• Your assignment
No pictures, nothing altered: return the data below.

• Object matching data
★ ★ ★ ★ ★ ★ ★

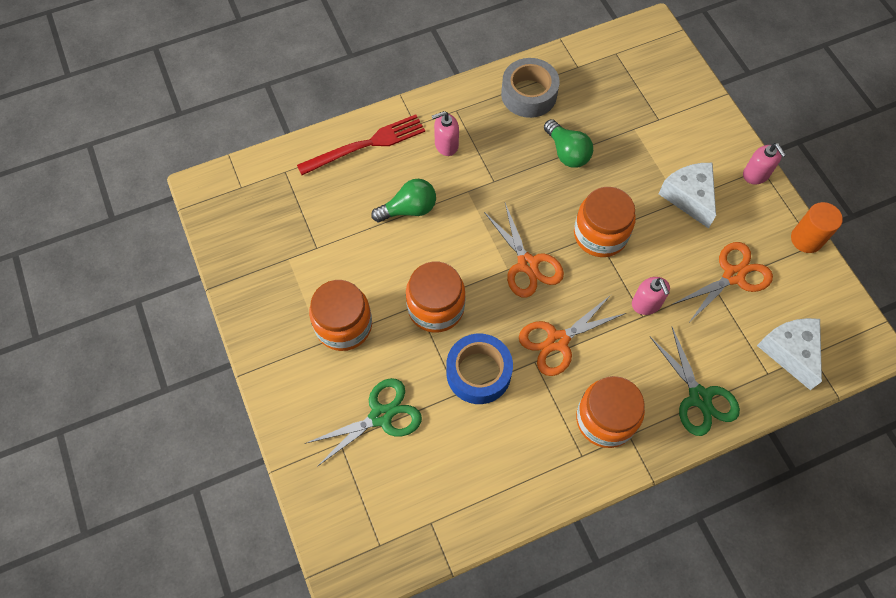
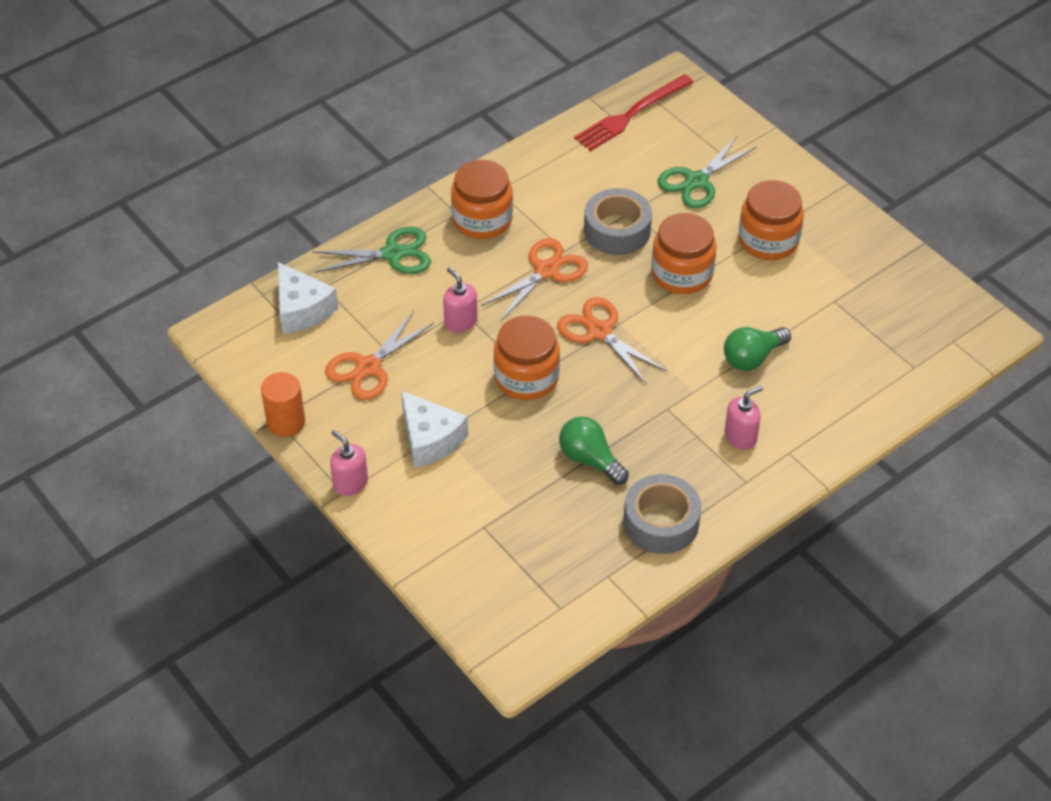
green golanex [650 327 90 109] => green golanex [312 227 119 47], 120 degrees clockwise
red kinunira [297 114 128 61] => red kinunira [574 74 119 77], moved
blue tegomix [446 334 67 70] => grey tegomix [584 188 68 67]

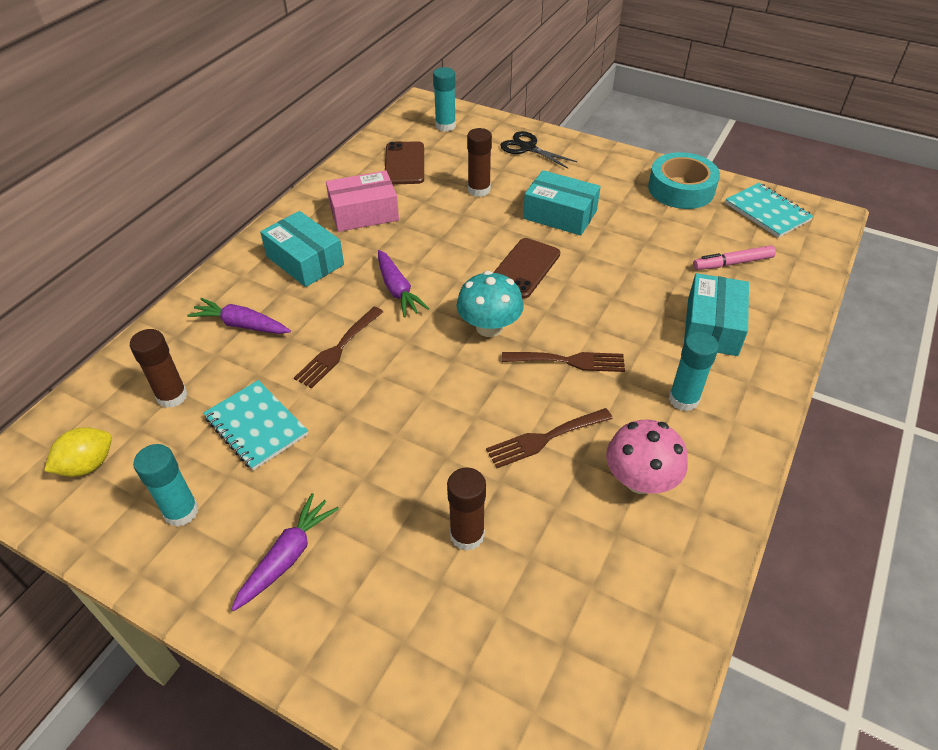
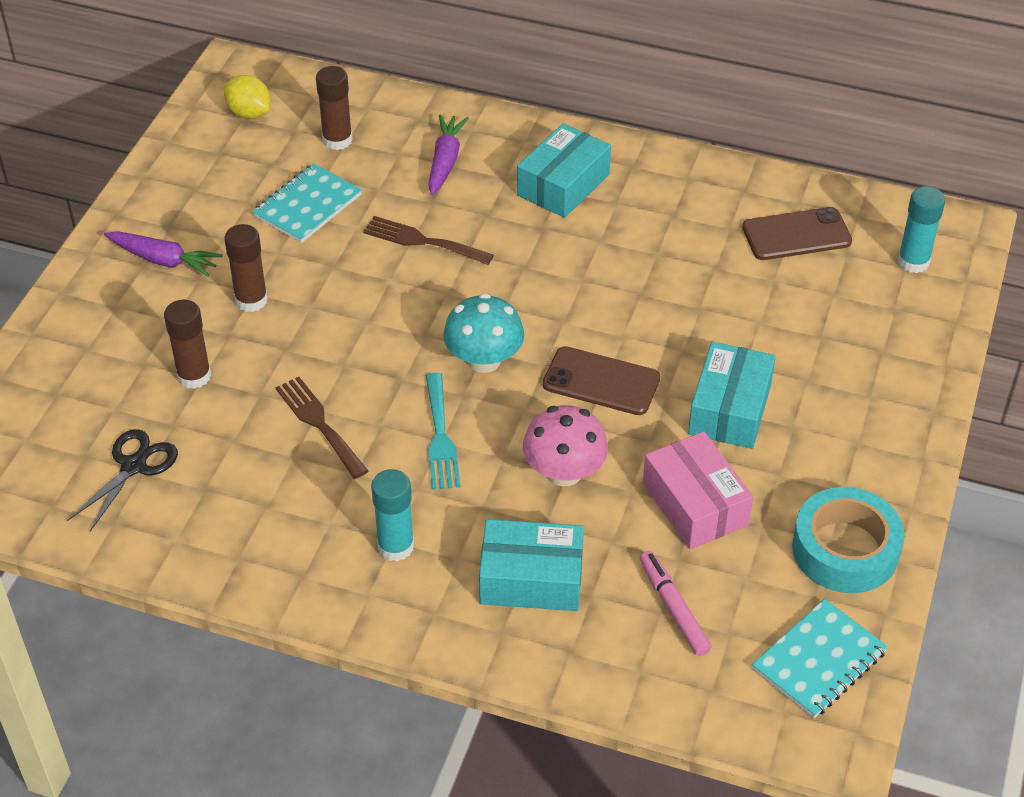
black golanex [500 131 77 37] => black golanex [67 429 111 103], moved
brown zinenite [467 128 25 69] => brown zinenite [224 224 44 88], moved
brown kinunira [502 352 123 20] => turquoise kinunira [426 373 34 117]
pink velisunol [606 420 82 74] => pink velisunol [523 405 85 81], moved
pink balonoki [326 171 73 61] => pink balonoki [643 431 110 118], moved
turquoise zinenite [133 444 66 83] => nothing
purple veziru [378 250 51 67] => nothing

★ ★ ★ ★ ★ ★ ★

• Solution to the exercise
green golanex [650 327 90 109] => green golanex [312 227 119 47], 120 degrees clockwise
red kinunira [297 114 128 61] => red kinunira [574 74 119 77], moved
blue tegomix [446 334 67 70] => grey tegomix [584 188 68 67]

black golanex [500 131 77 37] => black golanex [67 429 111 103], moved
brown zinenite [467 128 25 69] => brown zinenite [224 224 44 88], moved
brown kinunira [502 352 123 20] => turquoise kinunira [426 373 34 117]
pink velisunol [606 420 82 74] => pink velisunol [523 405 85 81], moved
pink balonoki [326 171 73 61] => pink balonoki [643 431 110 118], moved
turquoise zinenite [133 444 66 83] => nothing
purple veziru [378 250 51 67] => nothing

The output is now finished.